## EXERCISE GOAL
Can you write out every line from the start of the records below through the line containing "D3: none -> diode 1N914 (A +3V3, K W14)", leaving out any pictures?

☆ ☆ ☆ ☆ ☆ ☆ ☆

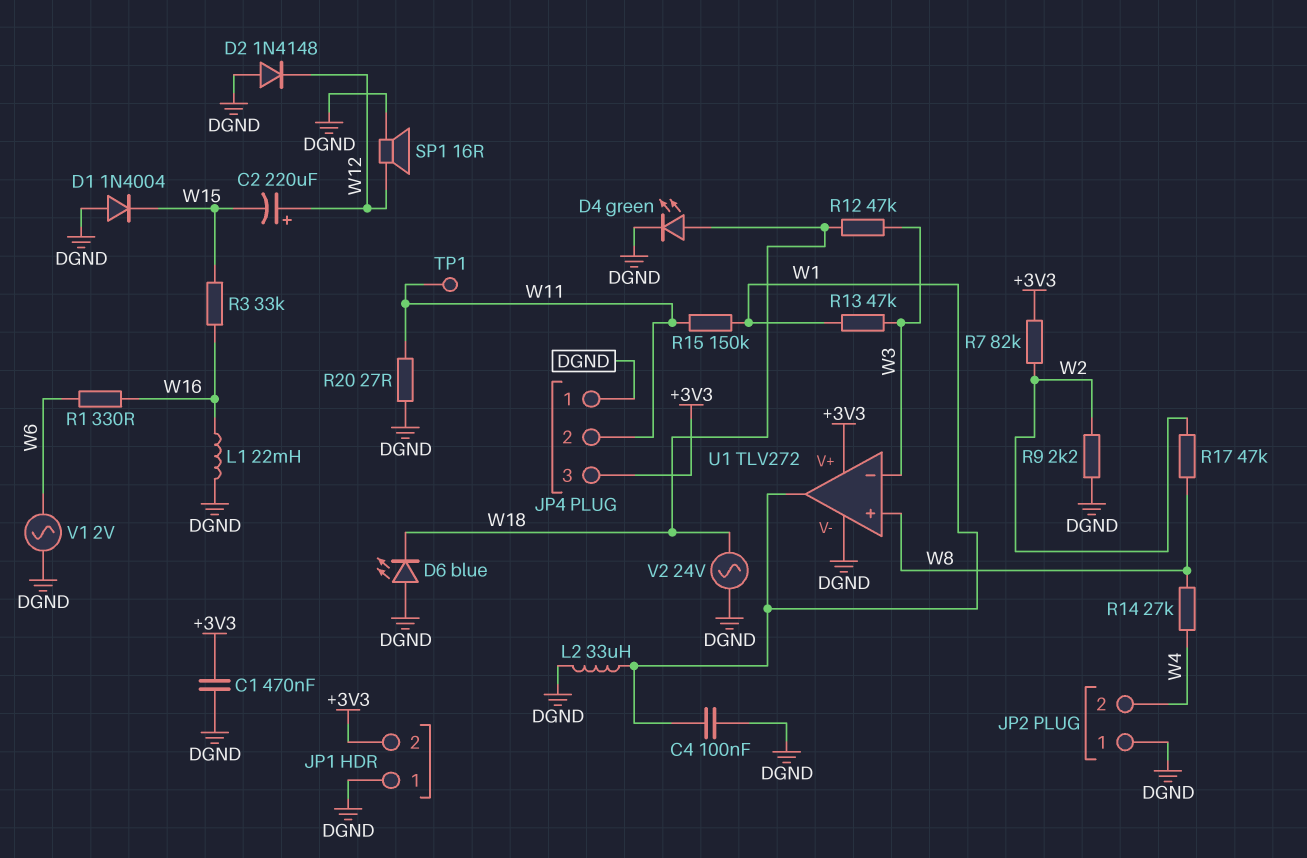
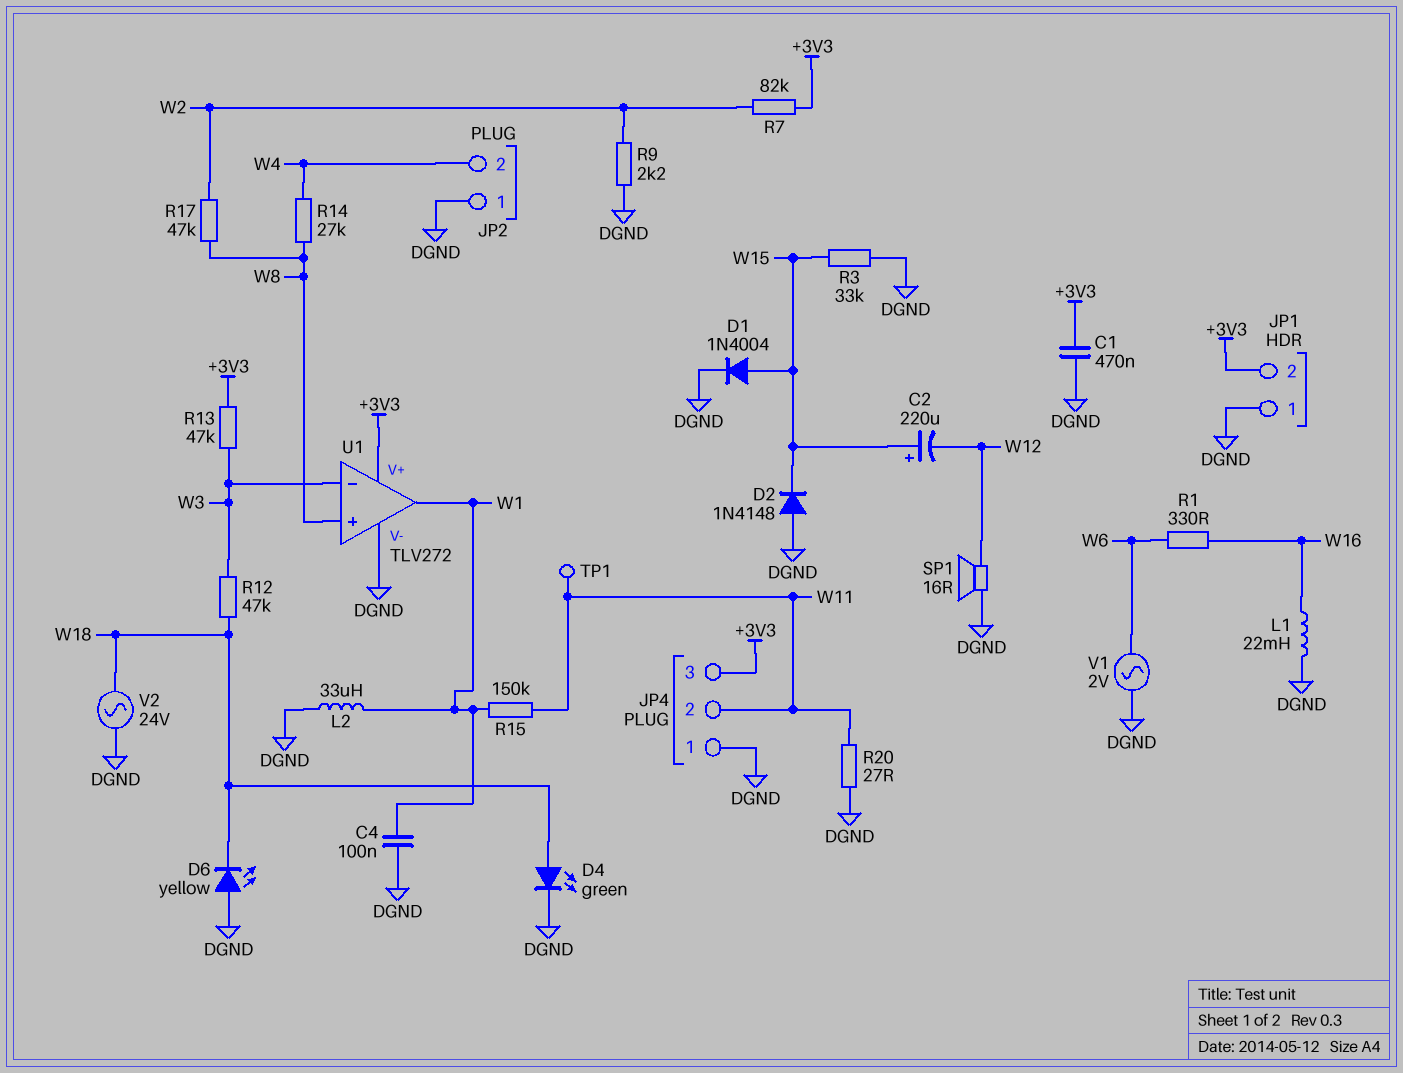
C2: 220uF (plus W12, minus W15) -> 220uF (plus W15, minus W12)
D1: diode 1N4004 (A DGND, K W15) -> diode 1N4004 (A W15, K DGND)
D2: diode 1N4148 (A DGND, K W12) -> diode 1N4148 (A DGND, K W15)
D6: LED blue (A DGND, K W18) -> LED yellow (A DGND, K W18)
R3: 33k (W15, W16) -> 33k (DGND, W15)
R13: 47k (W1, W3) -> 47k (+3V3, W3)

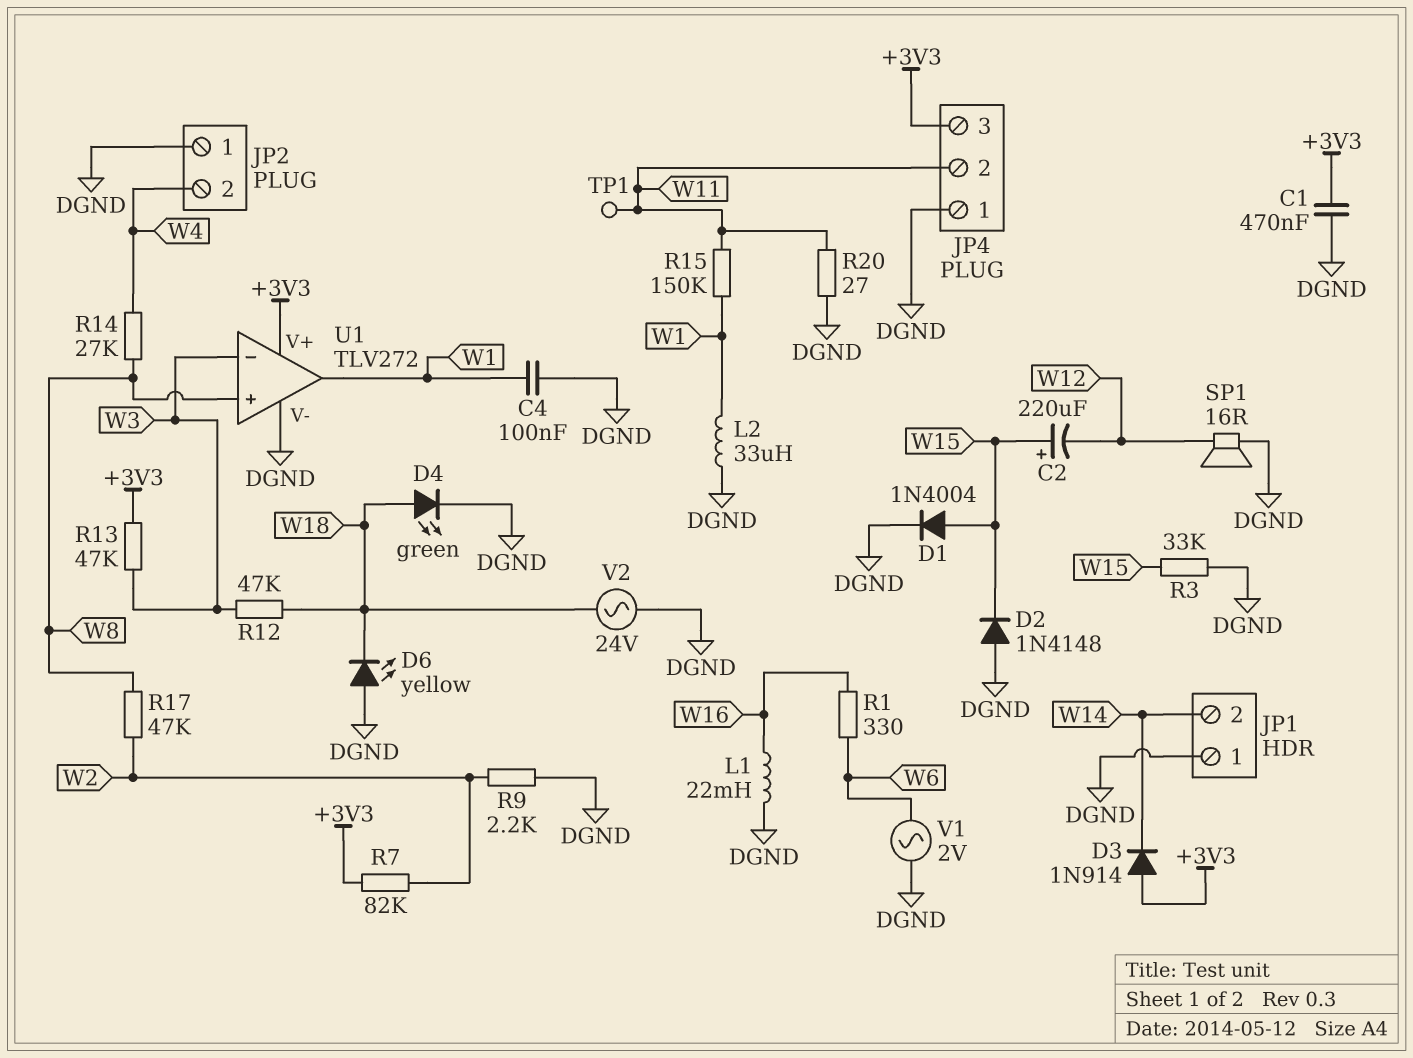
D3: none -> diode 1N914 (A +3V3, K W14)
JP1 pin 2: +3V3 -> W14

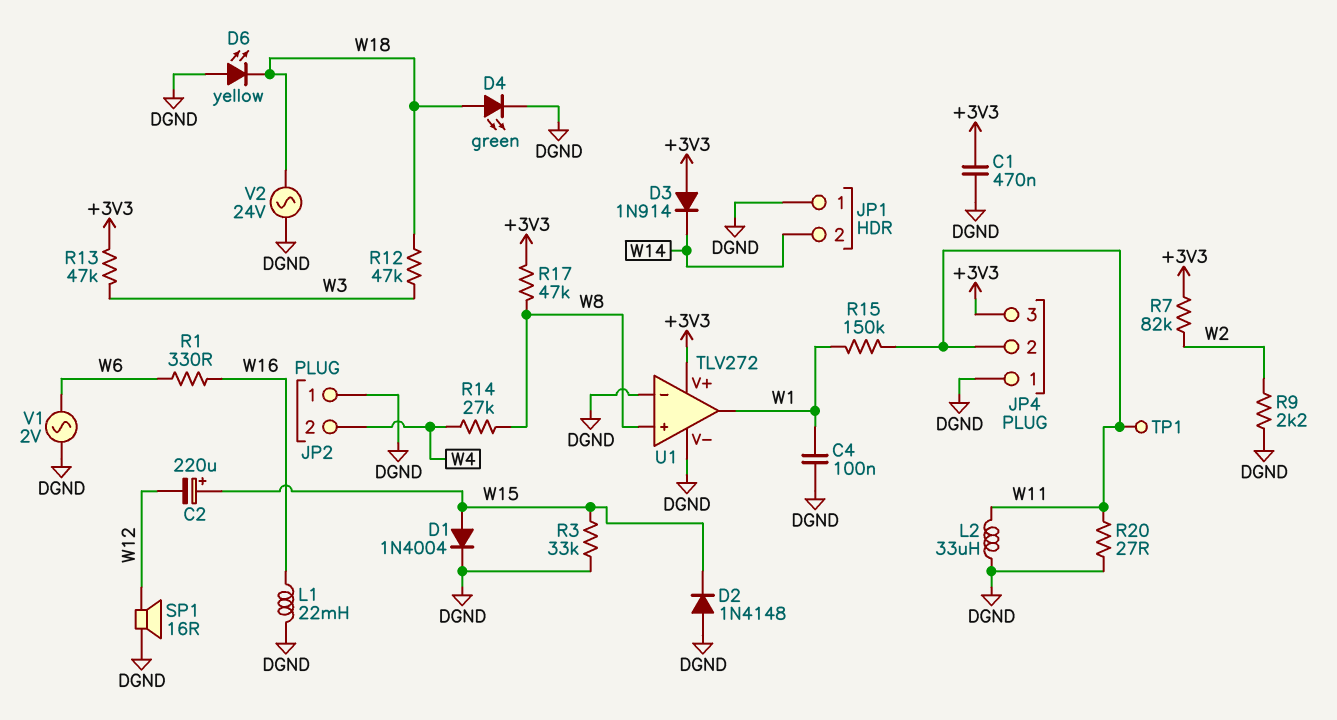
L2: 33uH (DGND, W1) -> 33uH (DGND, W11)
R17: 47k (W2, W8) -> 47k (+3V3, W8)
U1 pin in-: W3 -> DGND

☆ ☆ ☆ ☆ ☆ ☆ ☆

## FINISHED TASK
C2: 220uF (plus W12, minus W15) -> 220uF (plus W15, minus W12)
D1: diode 1N4004 (A DGND, K W15) -> diode 1N4004 (A W15, K DGND)
D2: diode 1N4148 (A DGND, K W12) -> diode 1N4148 (A DGND, K W15)
D6: LED blue (A DGND, K W18) -> LED yellow (A DGND, K W18)
R3: 33k (W15, W16) -> 33k (DGND, W15)
R13: 47k (W1, W3) -> 47k (+3V3, W3)

D3: none -> diode 1N914 (A +3V3, K W14)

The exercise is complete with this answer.